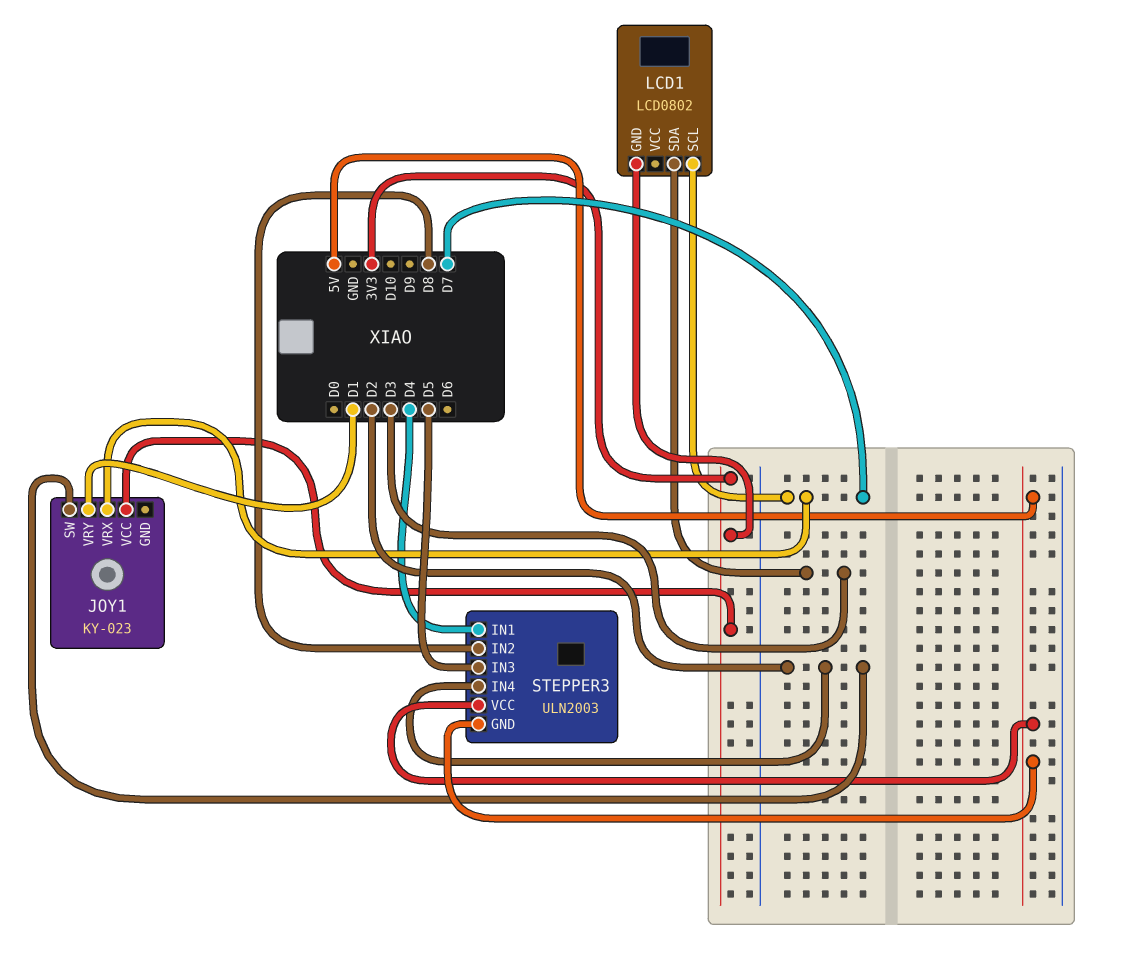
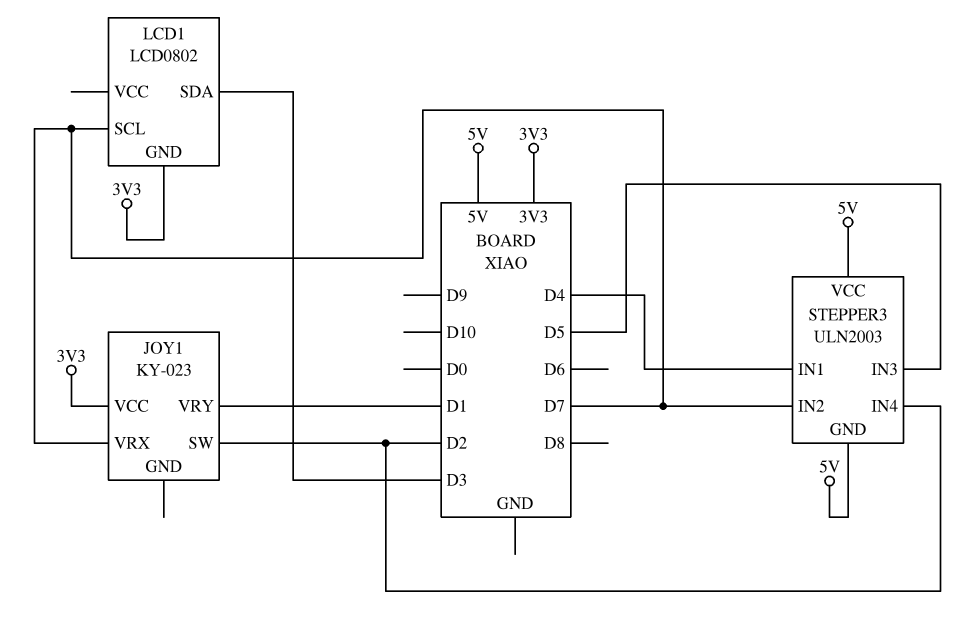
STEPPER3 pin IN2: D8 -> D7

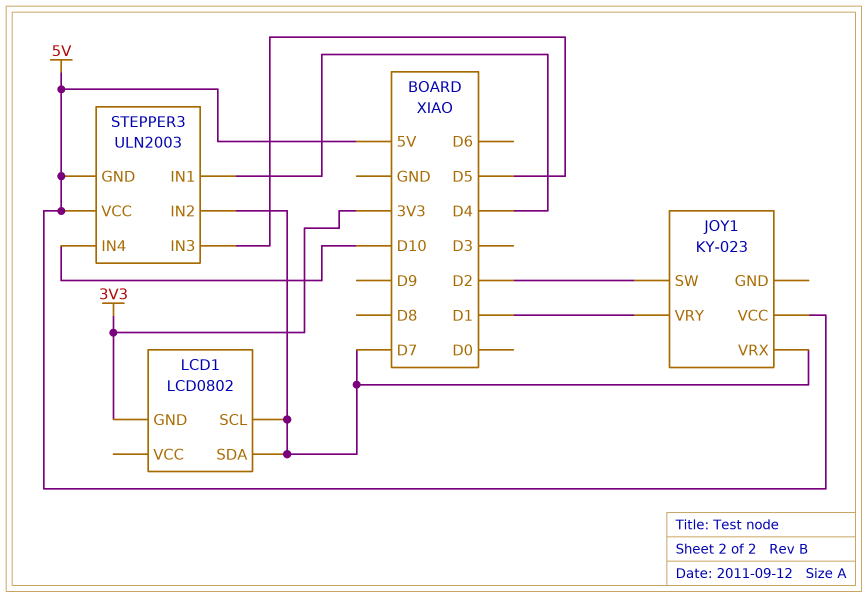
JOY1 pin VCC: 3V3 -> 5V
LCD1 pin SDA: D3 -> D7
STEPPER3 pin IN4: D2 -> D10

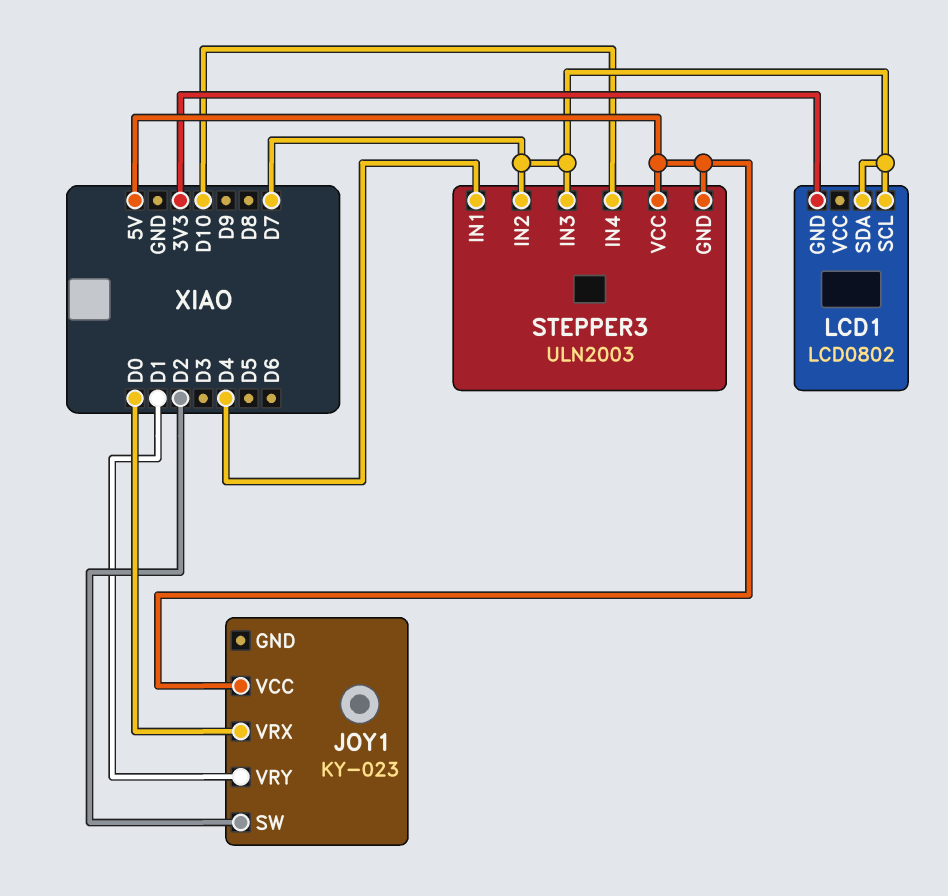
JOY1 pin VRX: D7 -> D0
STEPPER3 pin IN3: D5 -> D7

--------------------------------

— Task item —
Copy exactly, please, every line from the one holding "JOY1 pin VCC: 3V3 -> 5V" through the last line of the data, both ends included, and no pictures.

— Response to this task —
JOY1 pin VCC: 3V3 -> 5V
LCD1 pin SDA: D3 -> D7
STEPPER3 pin IN4: D2 -> D10

JOY1 pin VRX: D7 -> D0
STEPPER3 pin IN3: D5 -> D7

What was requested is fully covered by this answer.